Only one stretch of the data below should be repeated: the lines from the line containing "gray rectangle: (53, 40) -> (105, 45), moved" through the line containing "blue square: (45, 68) -> (52, 49), moved", inclusive, exactly as they are.

Extracted information:
########################################
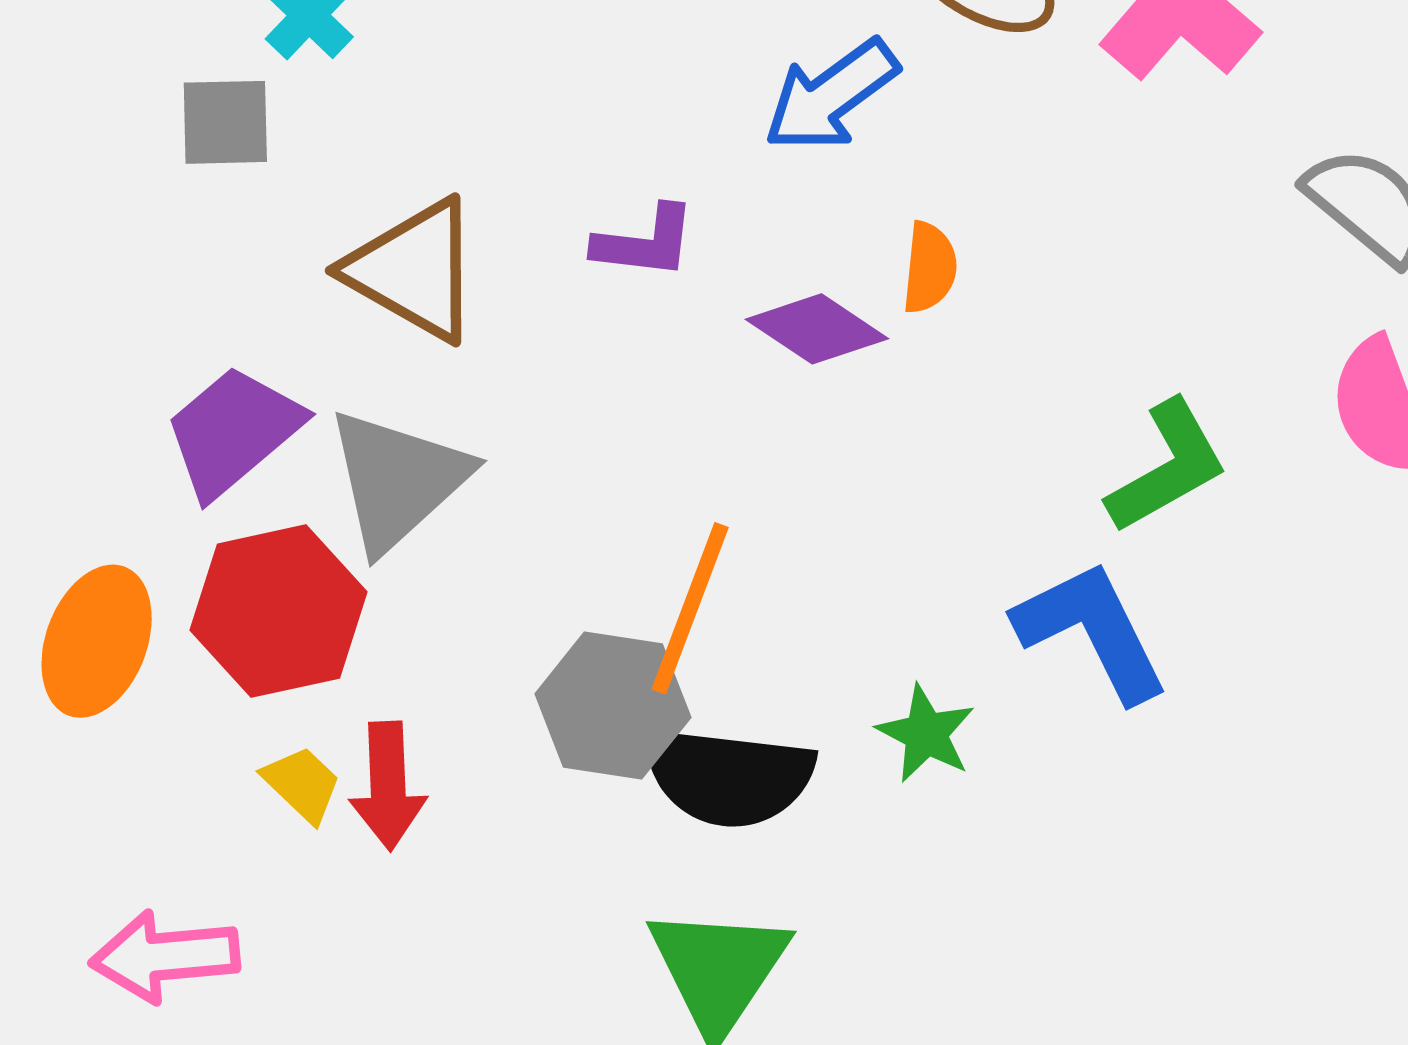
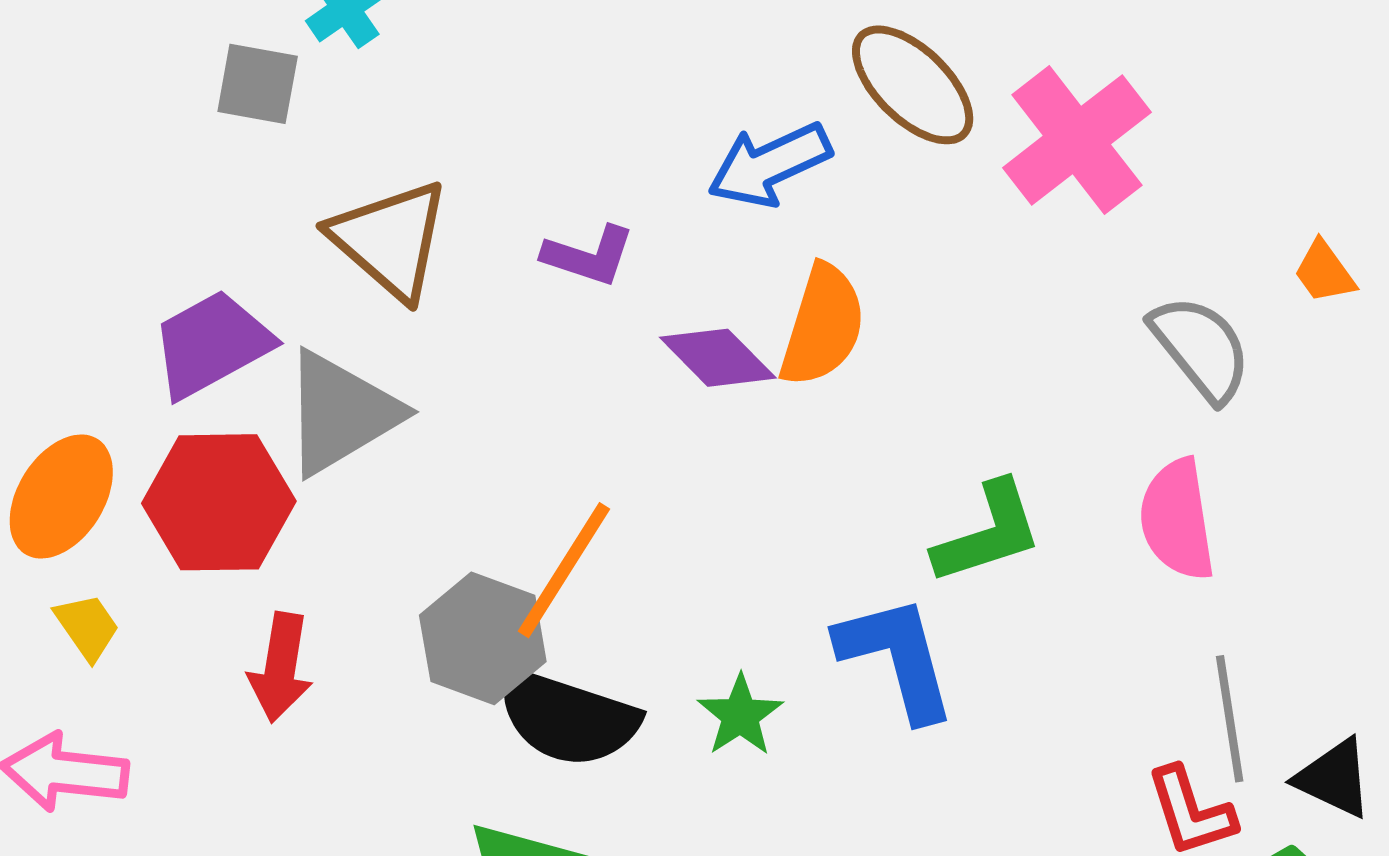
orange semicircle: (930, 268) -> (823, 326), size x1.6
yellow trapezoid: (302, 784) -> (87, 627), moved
########################################
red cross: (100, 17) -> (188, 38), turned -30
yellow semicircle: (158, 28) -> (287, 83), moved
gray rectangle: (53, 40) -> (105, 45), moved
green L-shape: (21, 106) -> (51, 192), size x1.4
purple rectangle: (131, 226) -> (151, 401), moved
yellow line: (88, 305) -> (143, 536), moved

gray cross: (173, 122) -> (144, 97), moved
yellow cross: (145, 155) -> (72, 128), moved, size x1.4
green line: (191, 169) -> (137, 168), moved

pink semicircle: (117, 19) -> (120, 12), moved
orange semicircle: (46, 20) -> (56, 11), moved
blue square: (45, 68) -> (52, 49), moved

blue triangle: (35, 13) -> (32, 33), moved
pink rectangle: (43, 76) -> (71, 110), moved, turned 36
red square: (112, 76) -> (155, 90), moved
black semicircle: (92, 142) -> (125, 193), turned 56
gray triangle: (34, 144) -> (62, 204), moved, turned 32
########################################
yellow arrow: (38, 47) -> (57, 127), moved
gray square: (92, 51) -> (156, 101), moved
########################################
Result of this task:
gray rectangle: (53, 40) -> (105, 45), moved
green L-shape: (21, 106) -> (51, 192), size x1.4
purple rectangle: (131, 226) -> (151, 401), moved
yellow line: (88, 305) -> (143, 536), moved

gray cross: (173, 122) -> (144, 97), moved
yellow cross: (145, 155) -> (72, 128), moved, size x1.4
green line: (191, 169) -> (137, 168), moved

pink semicircle: (117, 19) -> (120, 12), moved
orange semicircle: (46, 20) -> (56, 11), moved
blue square: (45, 68) -> (52, 49), moved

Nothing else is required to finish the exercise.